### TASK DESCRIPTION:
Within the records below, how many lines hold the word "from"? Only the number should be returned.

### RECORD EXTRACTS:
++++++
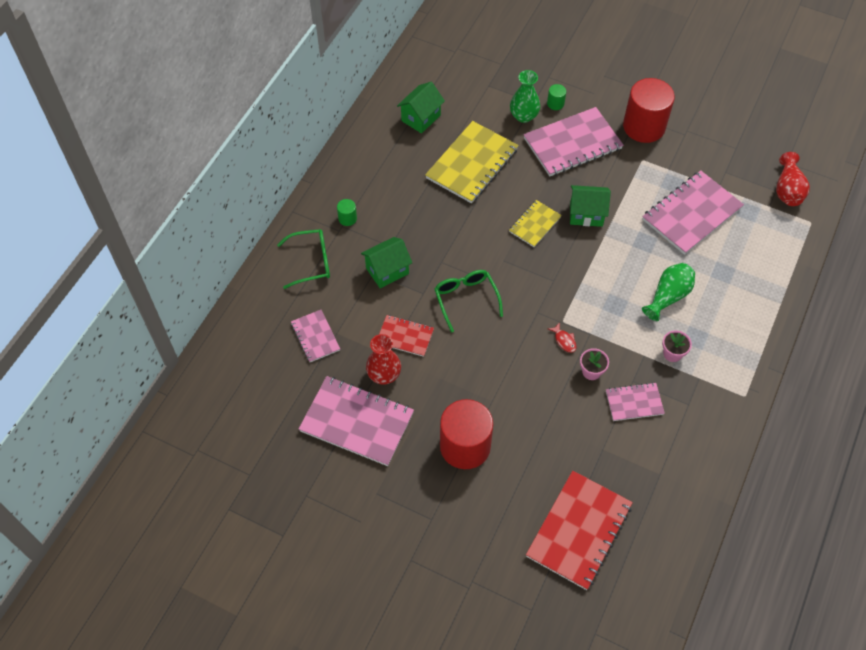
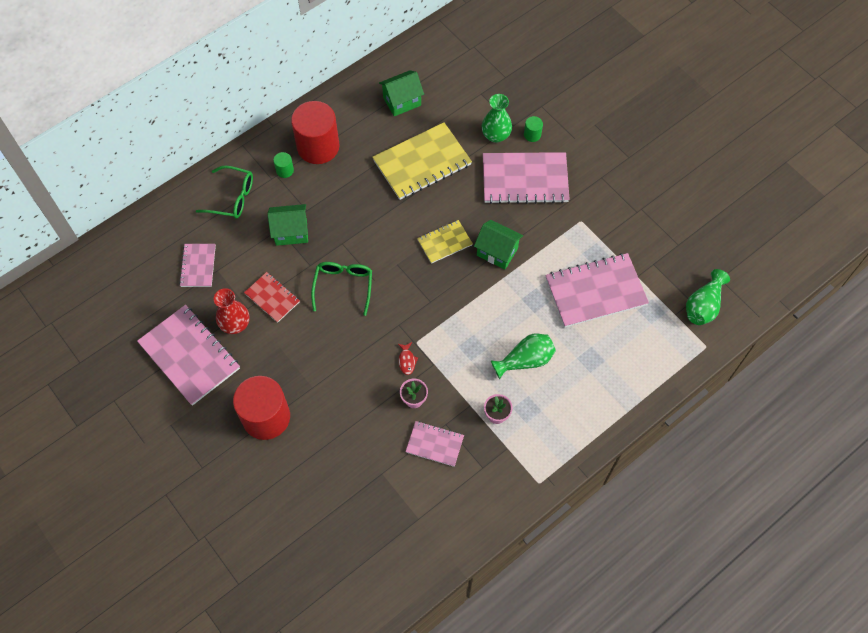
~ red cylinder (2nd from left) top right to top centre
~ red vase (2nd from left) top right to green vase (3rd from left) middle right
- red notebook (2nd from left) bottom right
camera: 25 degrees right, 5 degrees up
++++++
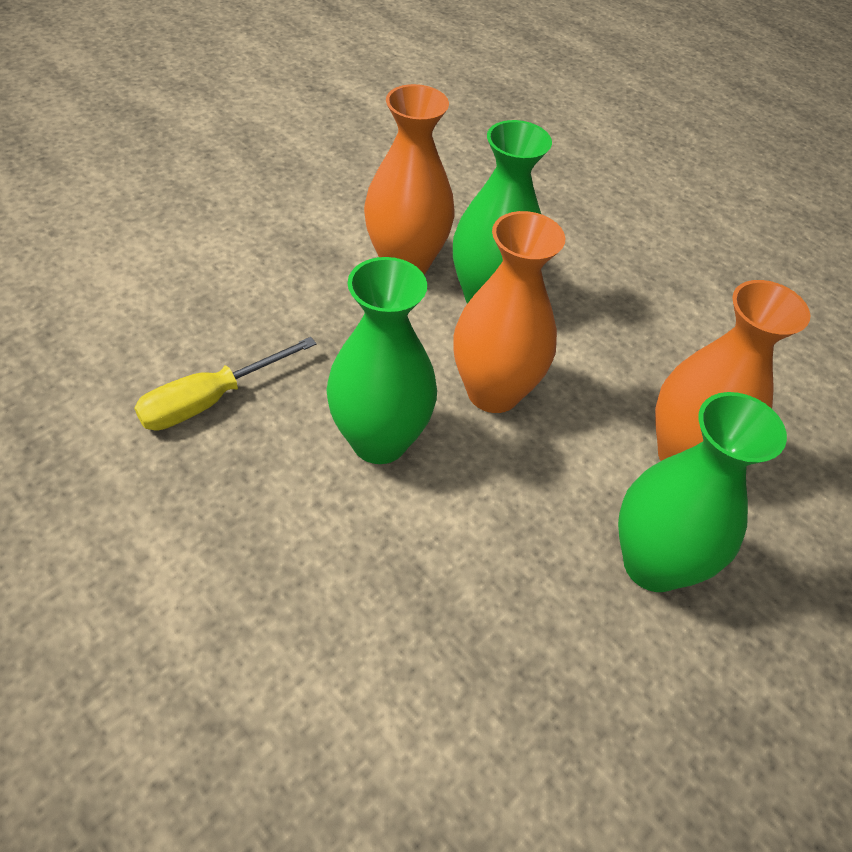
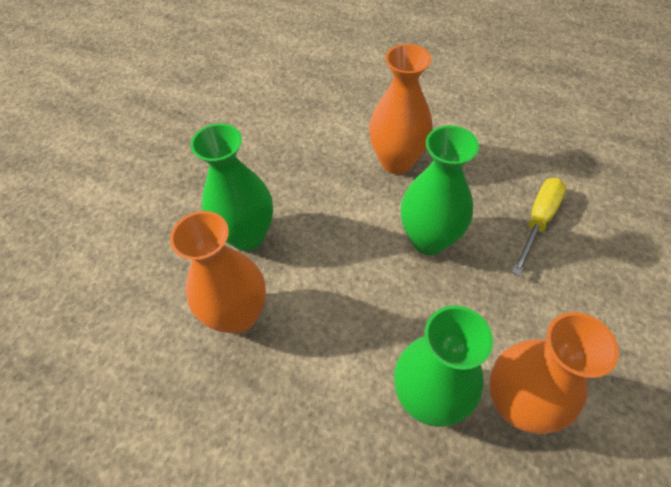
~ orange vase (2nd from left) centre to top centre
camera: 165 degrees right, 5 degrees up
++++++
### ANSWER SECTION:
4